*AIM OF THE EXERCISE:*
Give again, unaltered, the line with "FAN3 pin VCC: 3V3 -> 5V" and all lines that follow it in the listing below, minus any pictures.

==============================

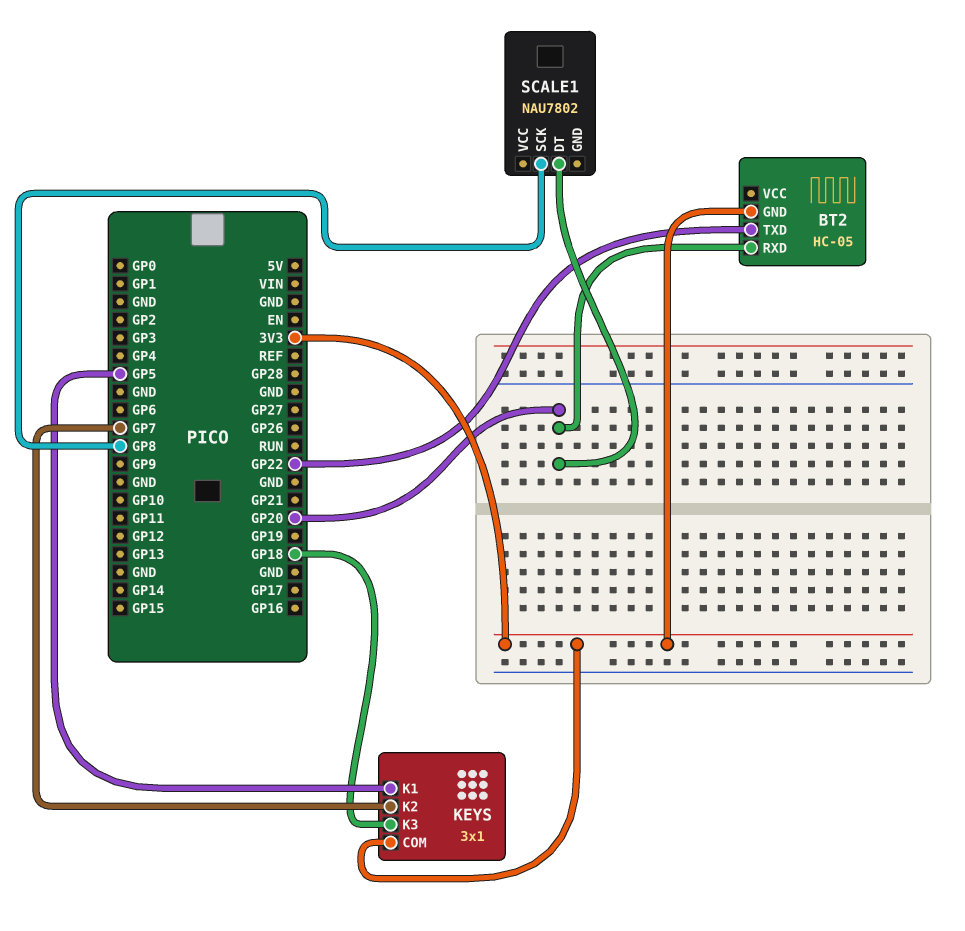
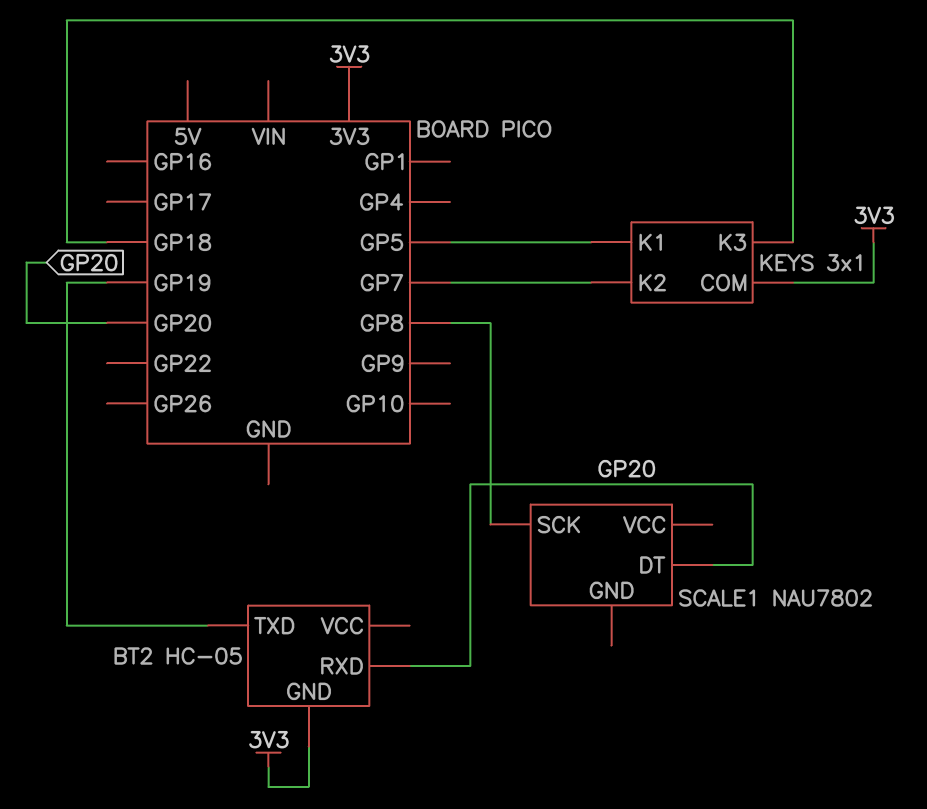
BT2 pin TXD: GP22 -> GP19

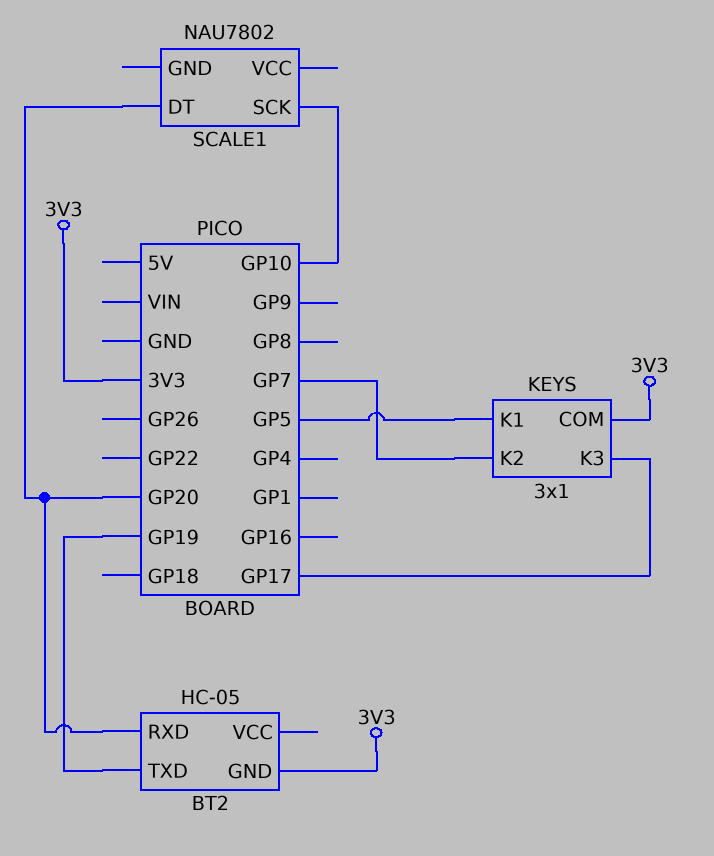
KEYS pin K3: GP18 -> GP17
SCALE1 pin SCK: GP8 -> GP10

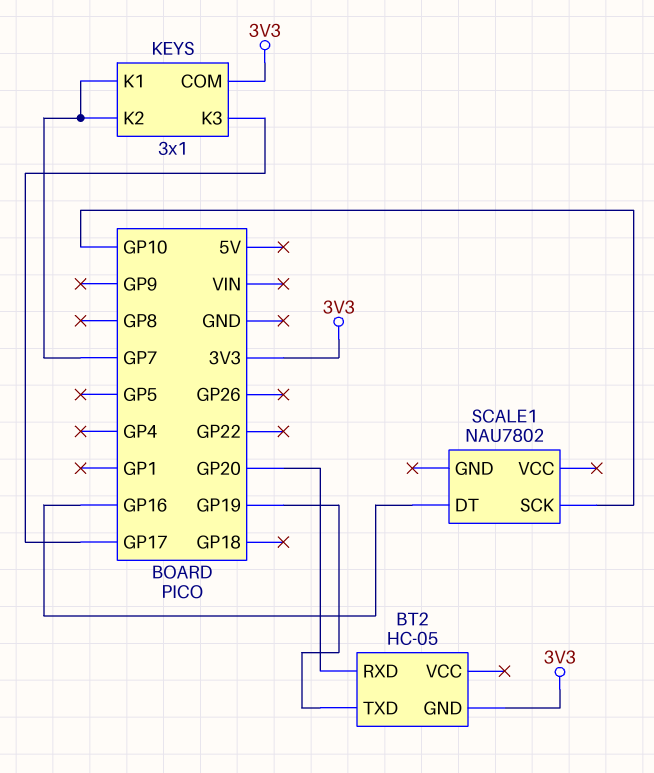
KEYS pin K1: GP5 -> GP7
SCALE1 pin DT: GP20 -> GP16

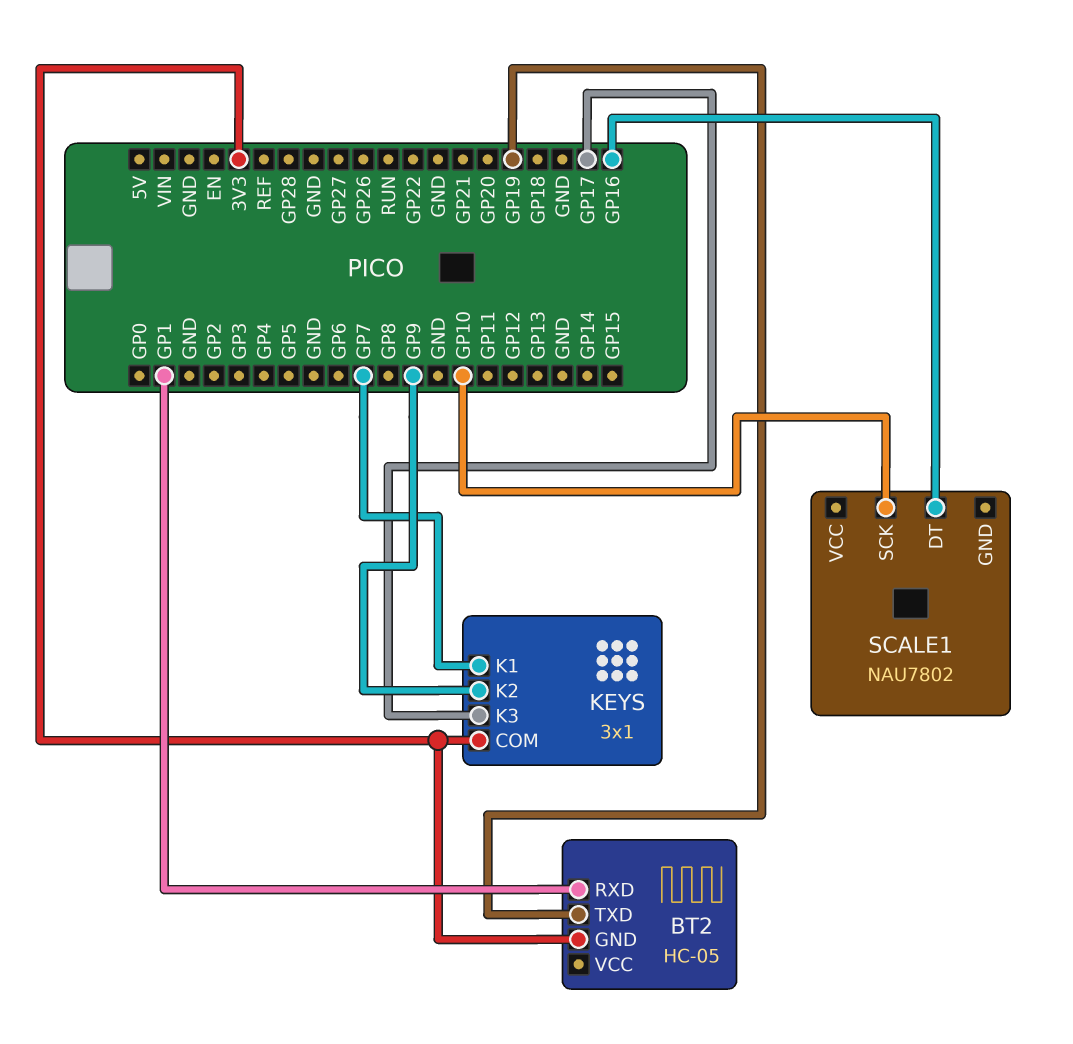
BT2 pin RXD: GP20 -> GP1
KEYS pin K2: GP7 -> GP9

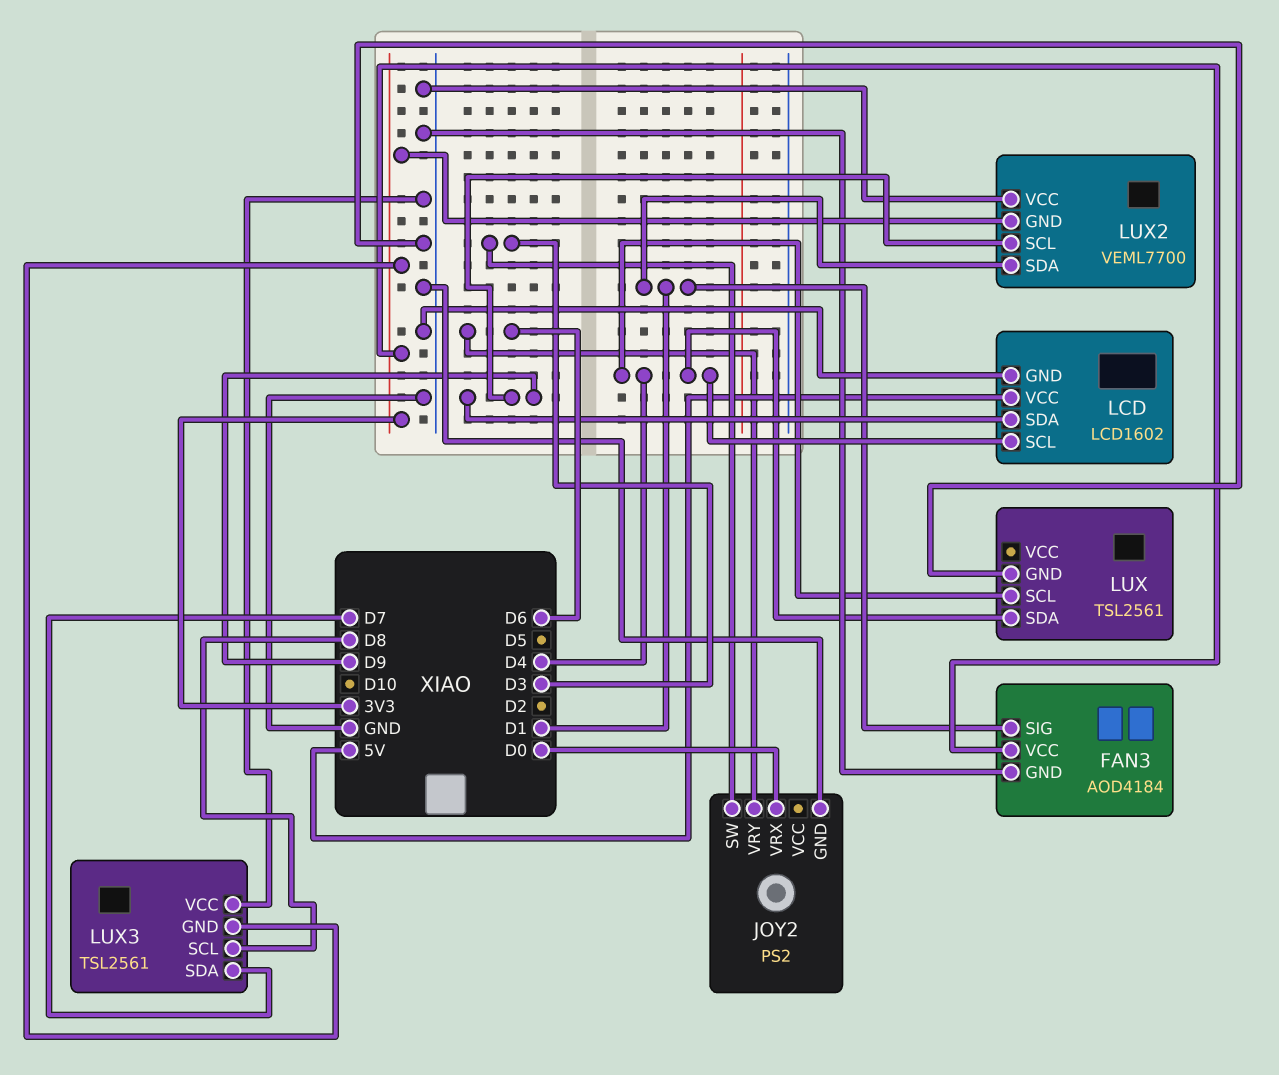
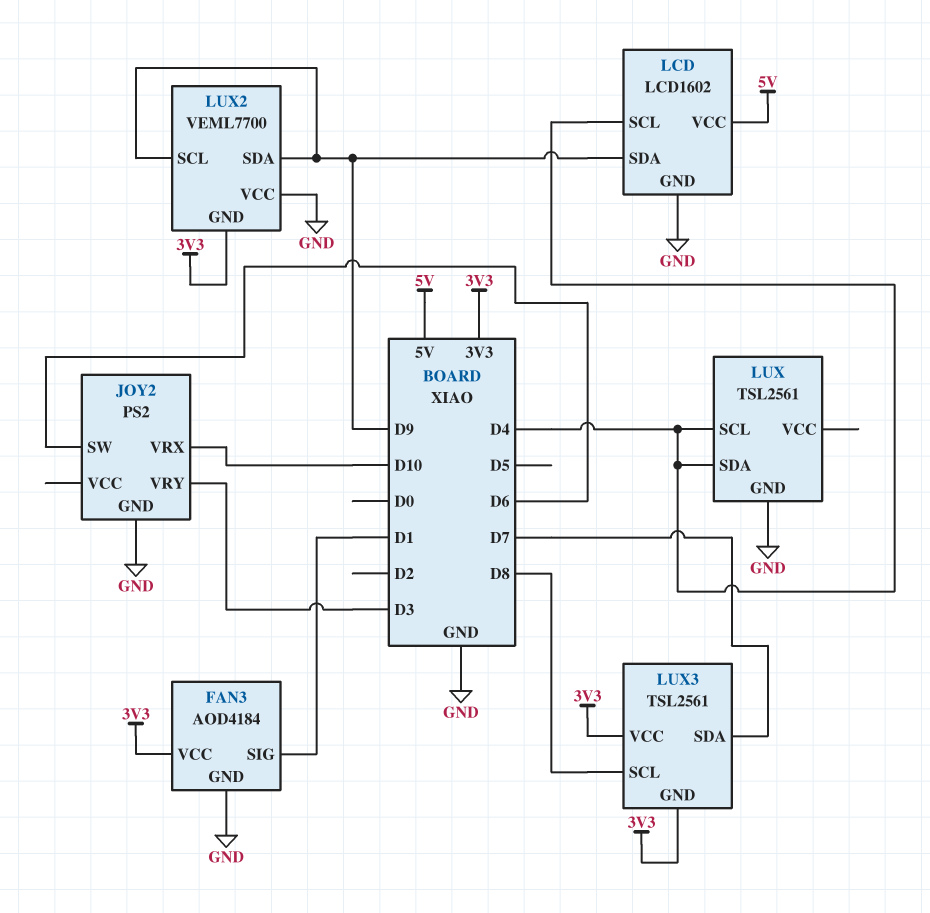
JOY2 pin SW: D3 -> D6
JOY2 pin VRX: D0 -> D10
JOY2 pin VRY: D6 -> D3
LUX2 pin SDA: D1 -> D9
LUX3 pin VCC: GND -> 3V3

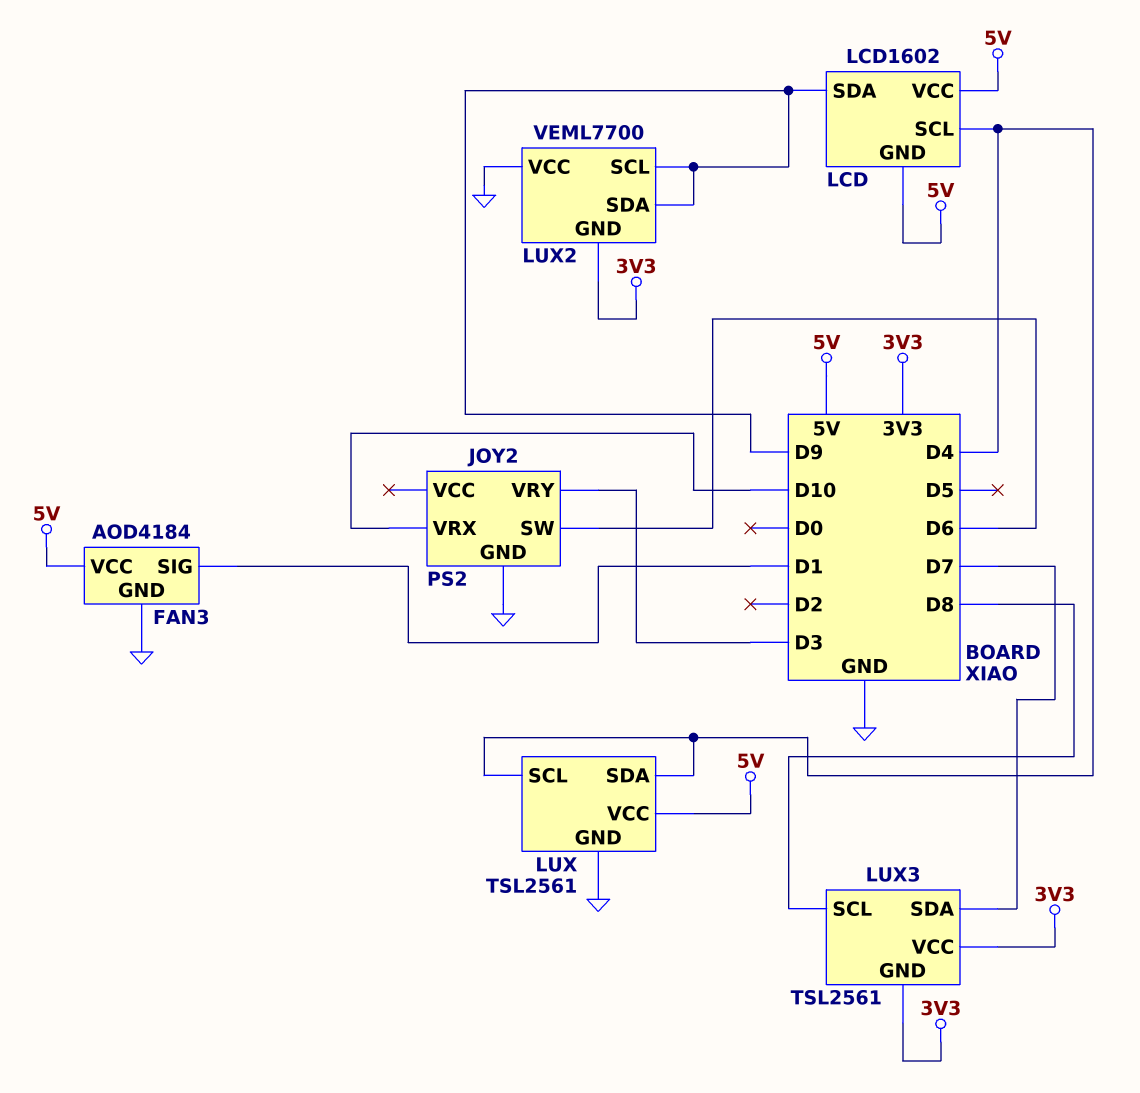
FAN3 pin VCC: 3V3 -> 5V
LCD pin GND: GND -> 5V
LUX pin VCC: none -> 5V

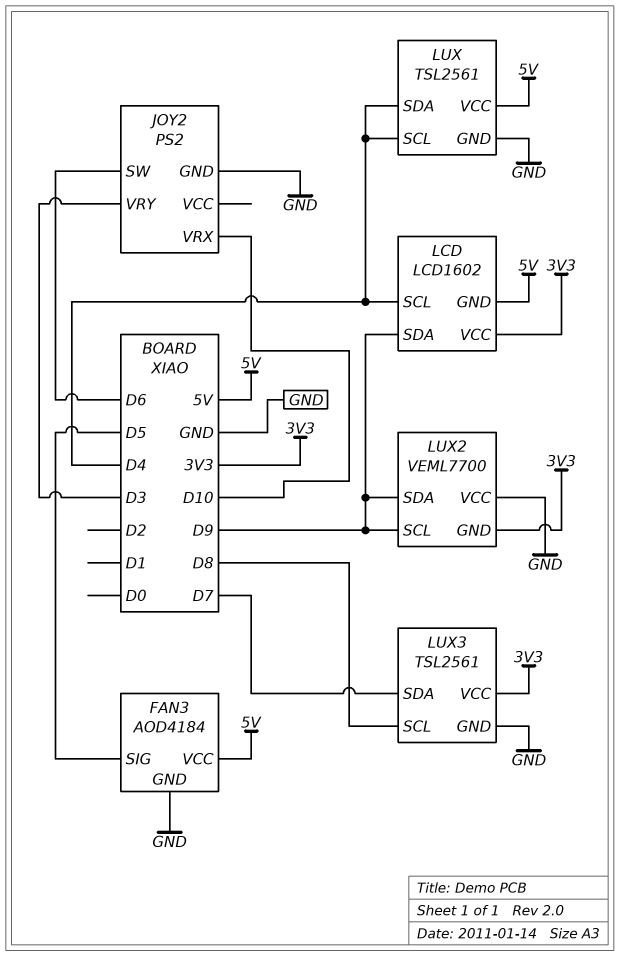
FAN3 pin SIG: D1 -> D5
LCD pin VCC: 5V -> 3V3
LUX3 pin GND: 3V3 -> GND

==============================

*FINAL ANSWER:*
FAN3 pin VCC: 3V3 -> 5V
LCD pin GND: GND -> 5V
LUX pin VCC: none -> 5V

FAN3 pin SIG: D1 -> D5
LCD pin VCC: 5V -> 3V3
LUX3 pin GND: 3V3 -> GND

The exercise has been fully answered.